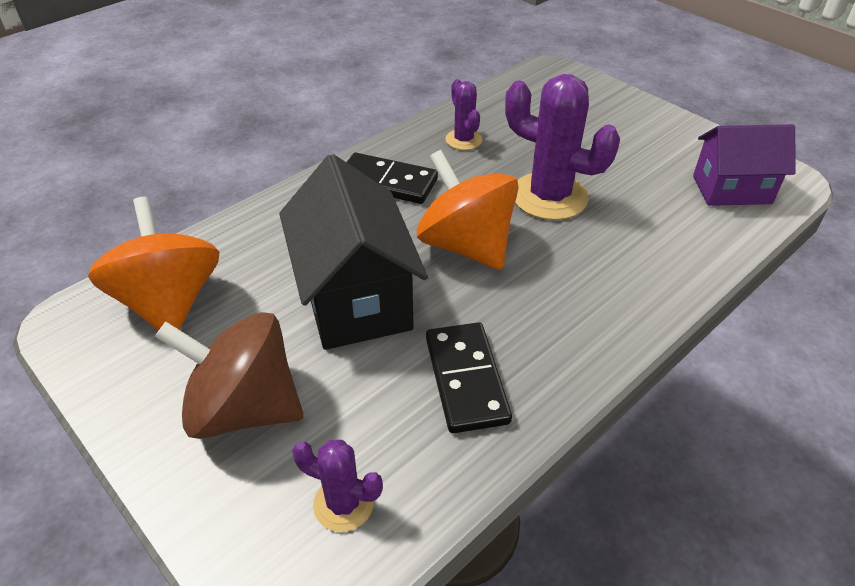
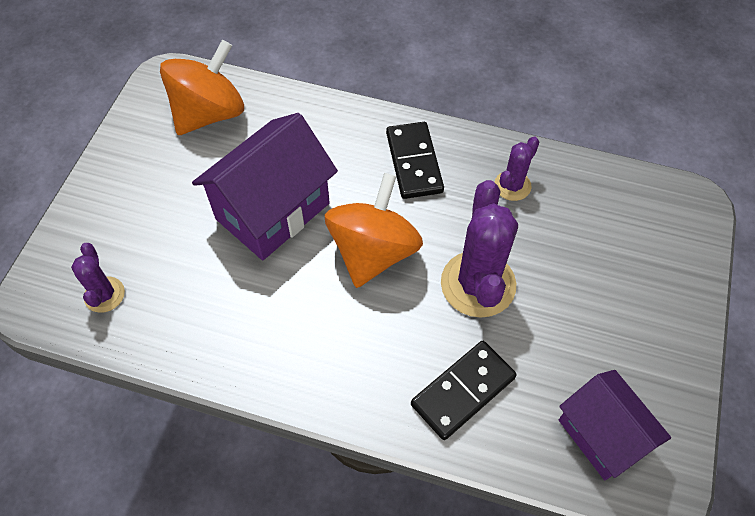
camera: 60 degrees right, 15 degrees up
(244, 408) = (147, 204): brown spinning top -> none
(355, 298) = (273, 211): black house -> purple house
(466, 379) = (234, 315): black domino -> black domino (463, 391)

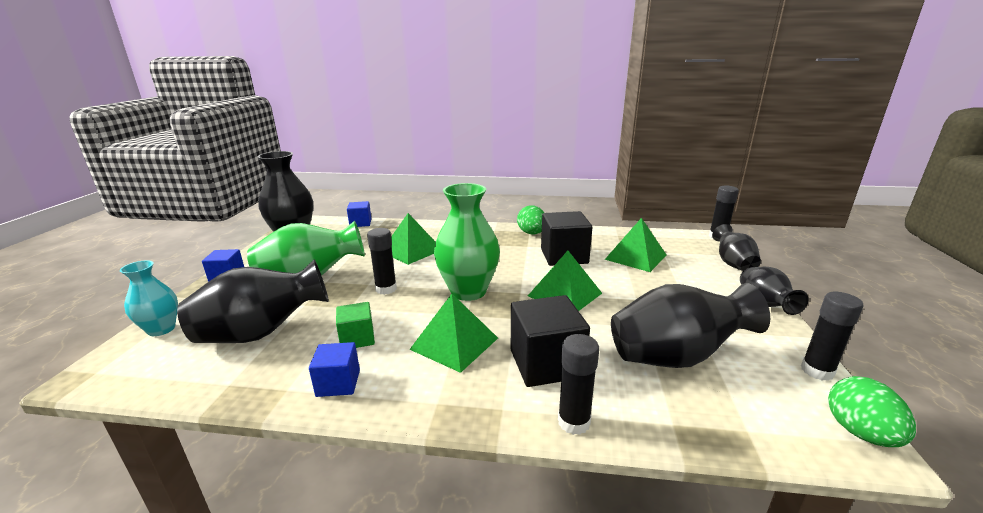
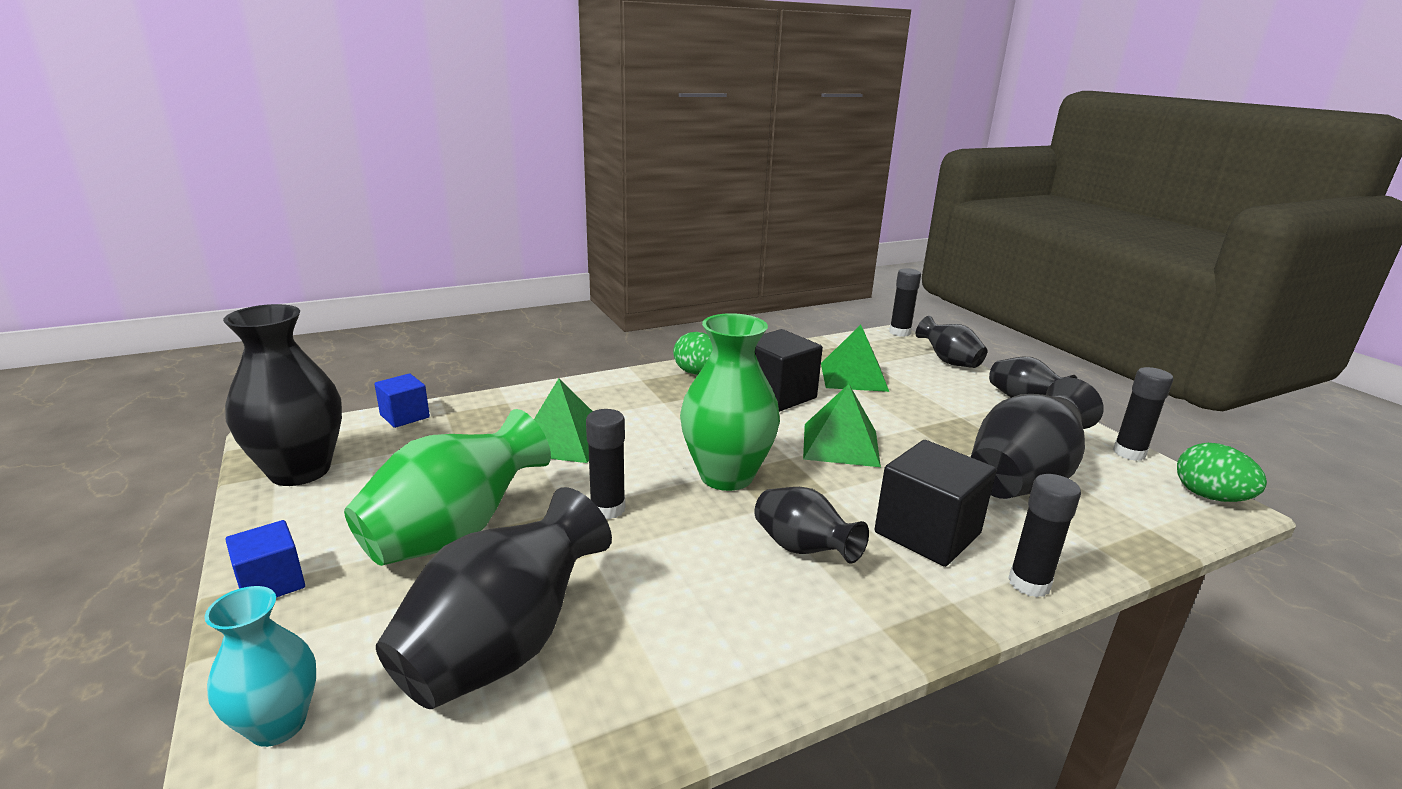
camera: 35 degrees left, 0 degrees up
(338, 383) = (734, 662): blue cube -> none
(357, 338) = (670, 593): green cube -> none
(454, 343) = (802, 549): green pyramid -> black vase

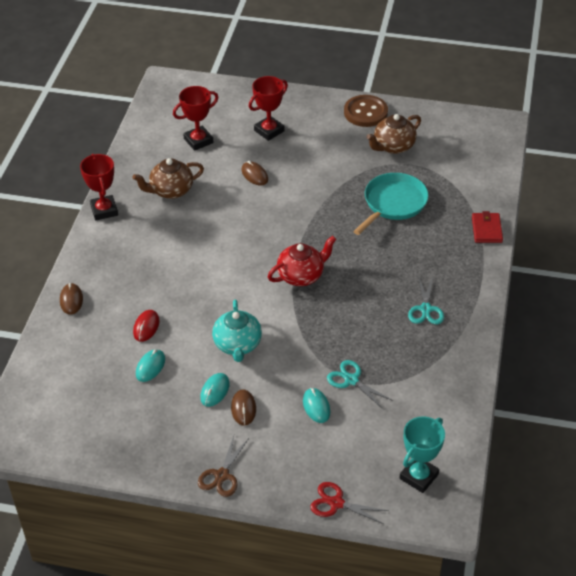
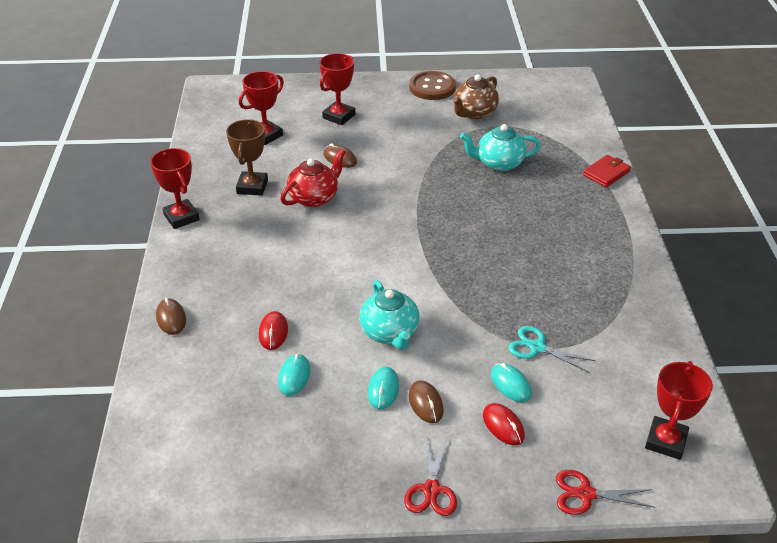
camera: 15 degrees left, 5 degrees down
(171, 191) = (252, 187): brown teapot -> brown trophy
(222, 475) = (431, 490): brown scissors -> red scissors
(296, 438) = (503, 426): none -> red mouse
(301, 275) = (432, 248): red teapot -> red teapot (314, 197)
(393, 203) = (499, 163): turquoise pan -> turquoise teapot
(419, 476) = (666, 441): turquoise trophy -> red trophy
(426, 309) = (582, 259): turquoise scissors -> none
(486, 230) = (606, 173): red wallet -> red wallet turned 60 degrees clockwise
■ ■ ■ ■
Your task =>
Each line above that contains the word "cube" should be returned.

Response to this task =>
(338, 383) = (734, 662): blue cube -> none
(357, 338) = (670, 593): green cube -> none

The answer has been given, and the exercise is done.